::: Source information :::

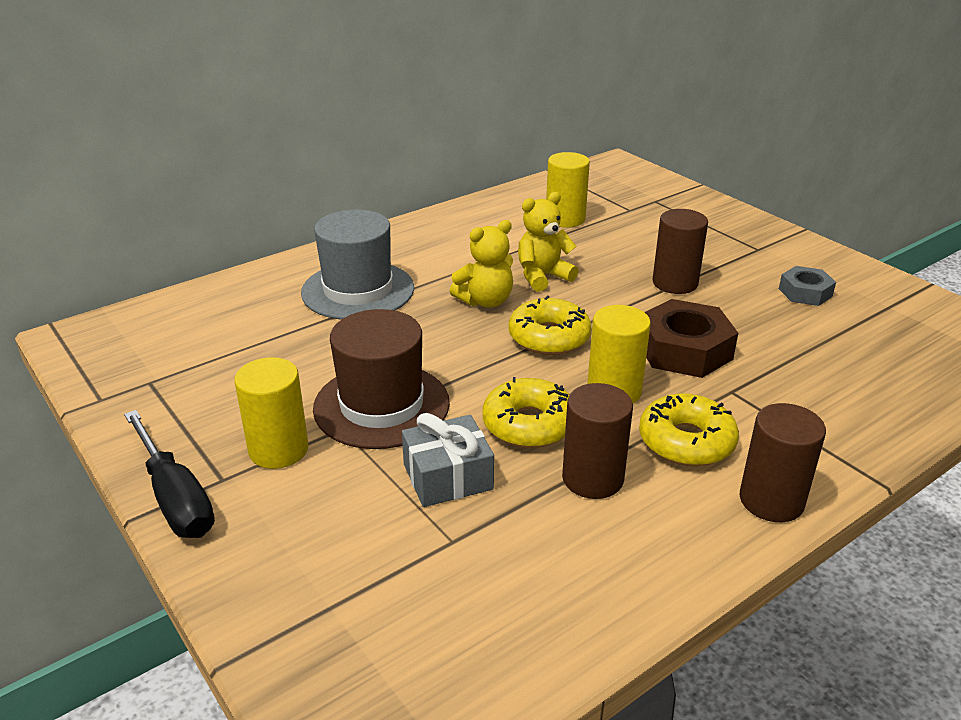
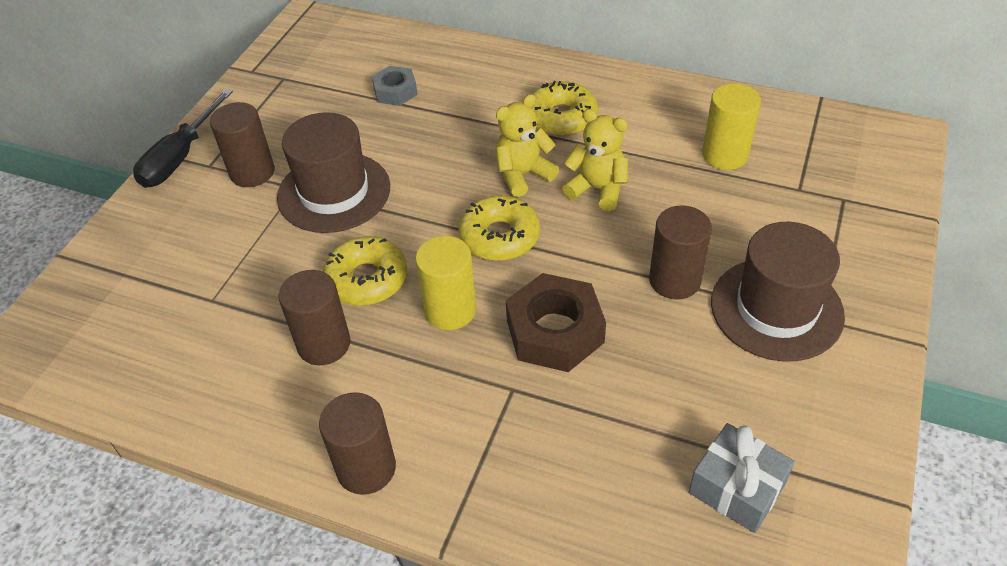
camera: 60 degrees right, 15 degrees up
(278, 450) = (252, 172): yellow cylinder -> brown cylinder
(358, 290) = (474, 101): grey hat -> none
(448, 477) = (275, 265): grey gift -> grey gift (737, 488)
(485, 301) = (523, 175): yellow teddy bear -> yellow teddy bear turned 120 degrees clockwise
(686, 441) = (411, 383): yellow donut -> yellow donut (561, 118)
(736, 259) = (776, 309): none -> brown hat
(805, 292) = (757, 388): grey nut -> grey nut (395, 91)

:::
::: Source information :::

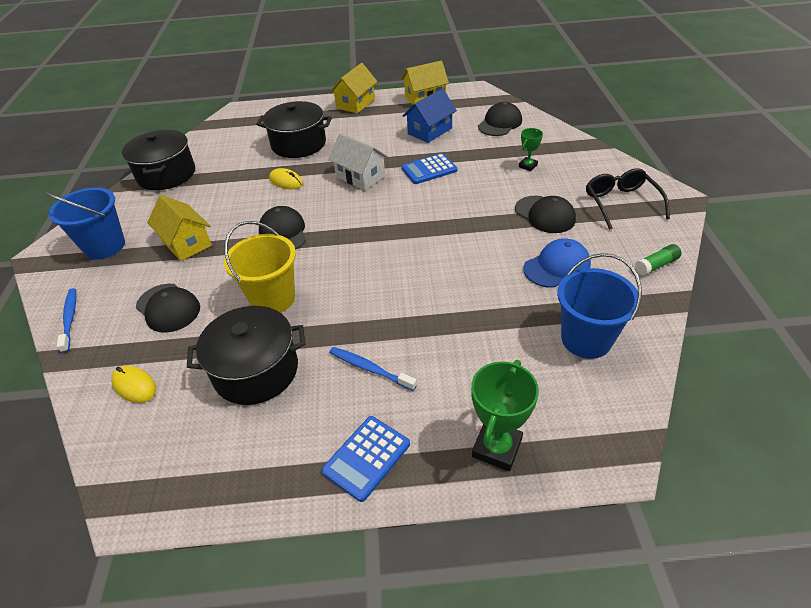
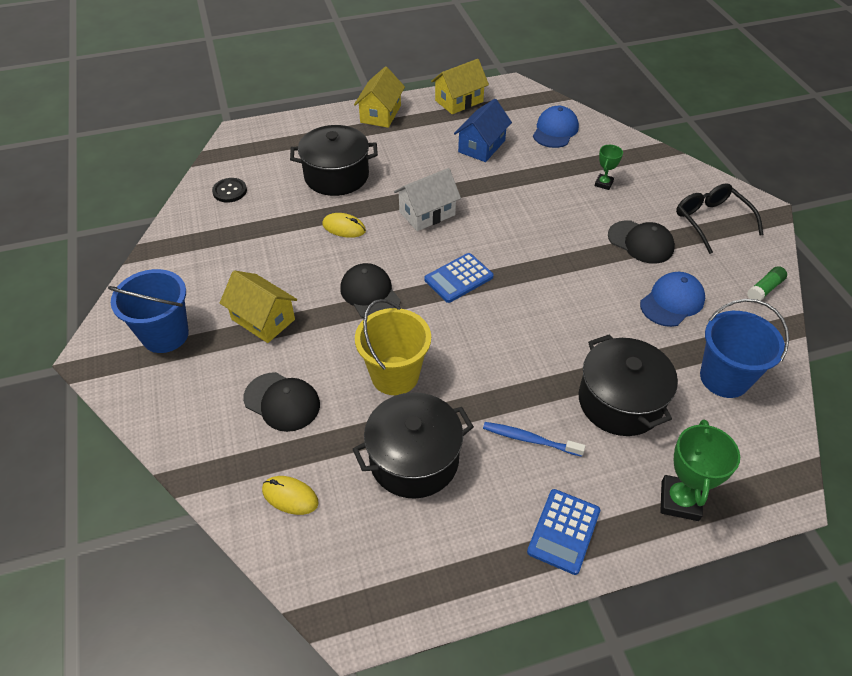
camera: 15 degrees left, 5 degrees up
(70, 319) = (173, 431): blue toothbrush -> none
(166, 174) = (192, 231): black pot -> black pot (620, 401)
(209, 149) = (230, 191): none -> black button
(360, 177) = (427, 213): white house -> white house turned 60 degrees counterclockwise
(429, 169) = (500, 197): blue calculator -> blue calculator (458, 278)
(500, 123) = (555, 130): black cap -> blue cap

:::
::: Source information :::

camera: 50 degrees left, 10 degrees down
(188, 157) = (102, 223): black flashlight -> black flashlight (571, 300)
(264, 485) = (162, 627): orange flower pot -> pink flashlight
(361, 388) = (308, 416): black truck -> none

:::

_Problem_
Within the listing above, extract exactly the lines from the line with "camera: 15 degrees left, 5 degrees up" to the line with "(500, 123) = (555, 130): black", the two named lines included, and no others.

_Your response_
camera: 15 degrees left, 5 degrees up
(70, 319) = (173, 431): blue toothbrush -> none
(166, 174) = (192, 231): black pot -> black pot (620, 401)
(209, 149) = (230, 191): none -> black button
(360, 177) = (427, 213): white house -> white house turned 60 degrees counterclockwise
(429, 169) = (500, 197): blue calculator -> blue calculator (458, 278)
(500, 123) = (555, 130): black cap -> blue cap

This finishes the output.